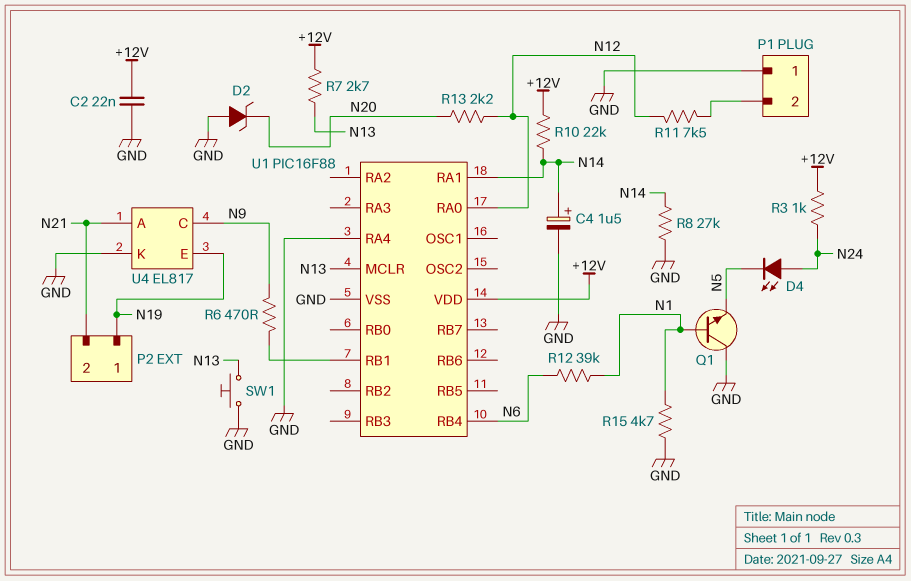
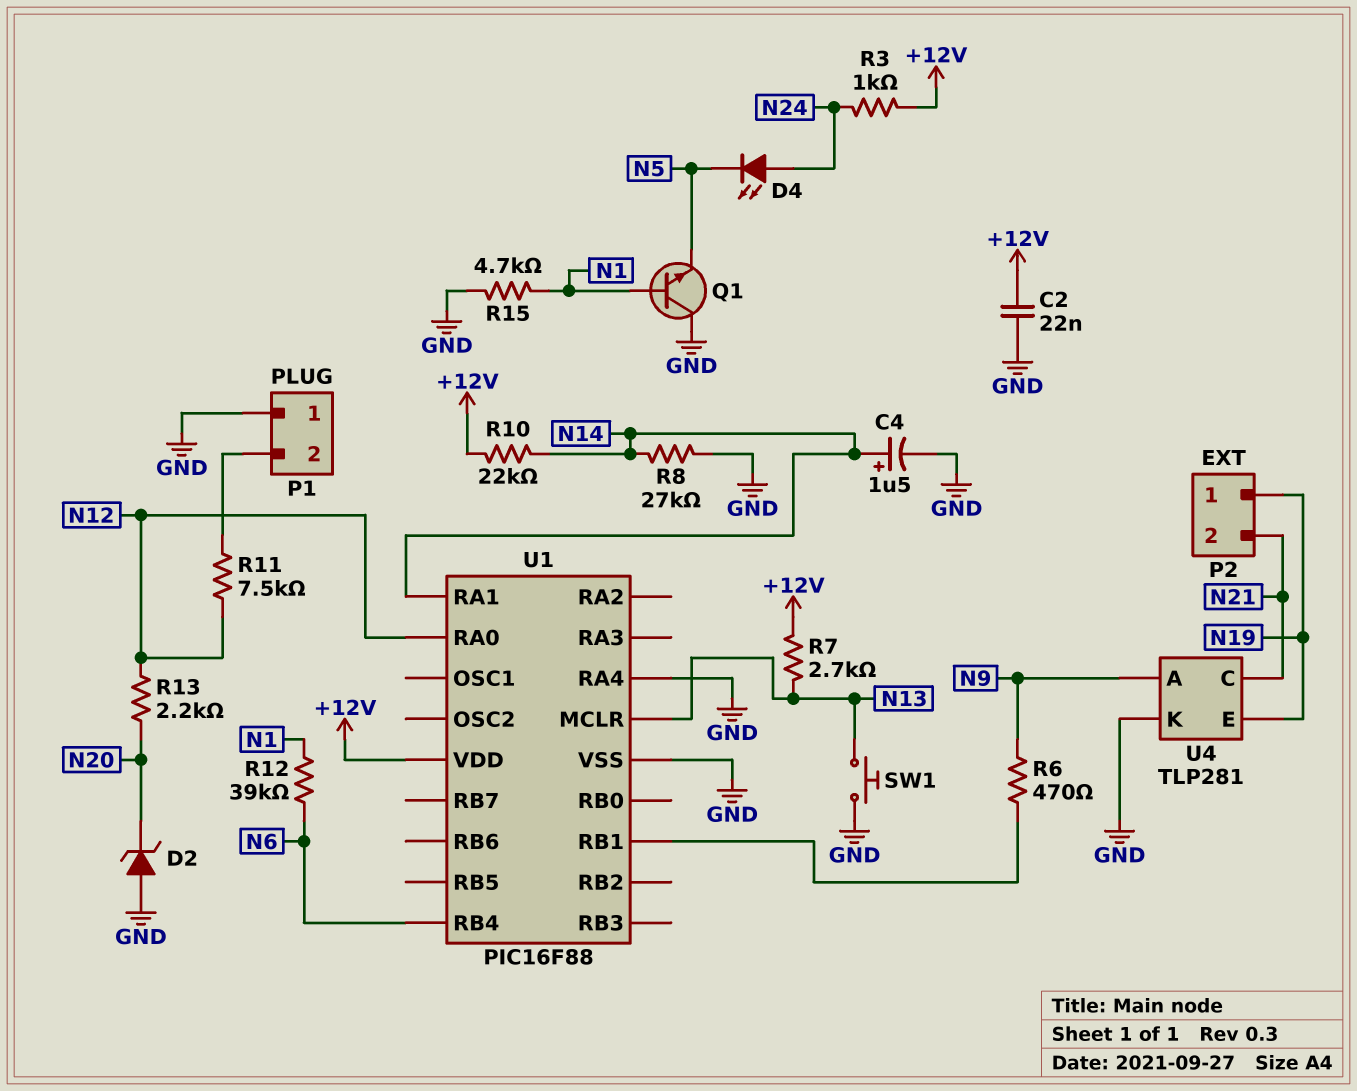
U4: EL817 -> TLP281
U4 pin A: N21 -> N9
U4 pin C: N9 -> N21

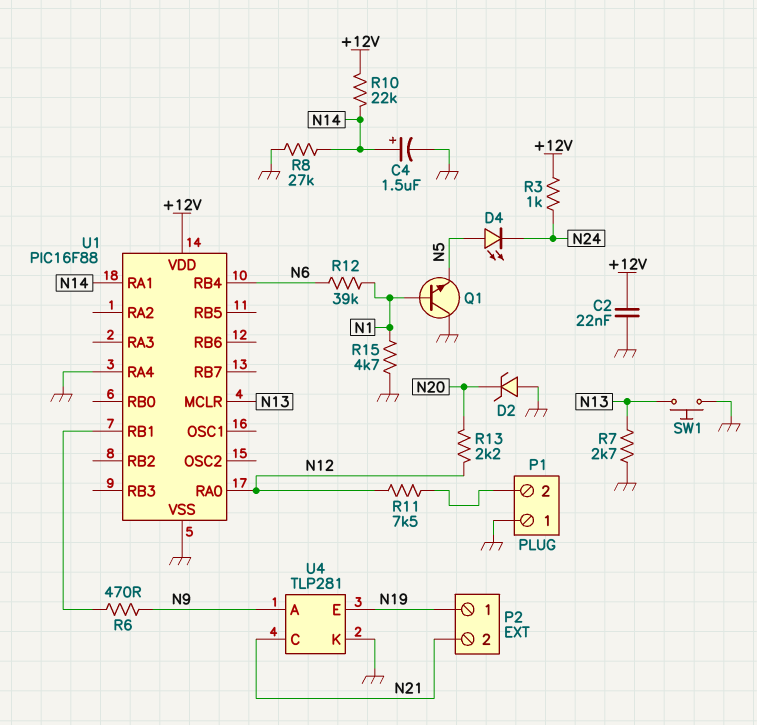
D4: LED (A N24, K N5) -> LED (A N5, K N24)
R7: 2.7k (+12V, N13) -> 2.7k (GND, N13)

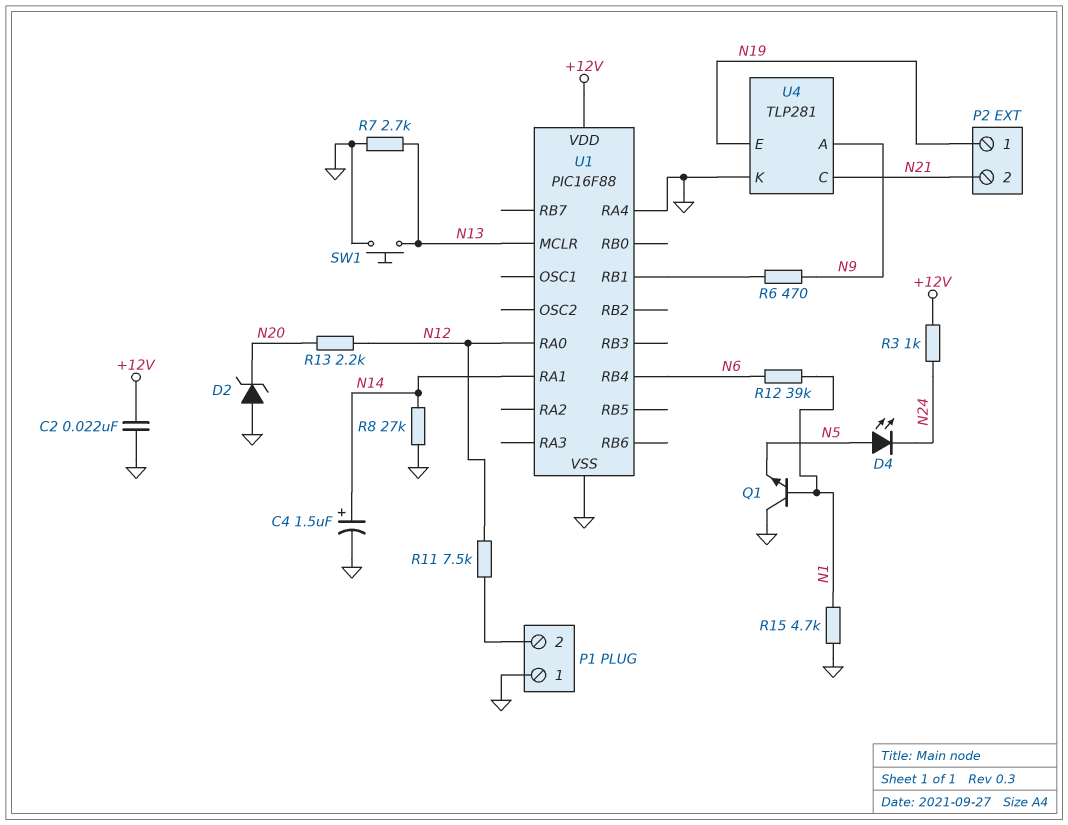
R10: 22k (+12V, N14) -> none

→ WHAT IS NEEDED
Start to finish, write out the data above exactly, omitting all pictures.

→ SOLVED PROBLEM
U4: EL817 -> TLP281
U4 pin A: N21 -> N9
U4 pin C: N9 -> N21

D4: LED (A N24, K N5) -> LED (A N5, K N24)
R7: 2.7k (+12V, N13) -> 2.7k (GND, N13)

R10: 22k (+12V, N14) -> none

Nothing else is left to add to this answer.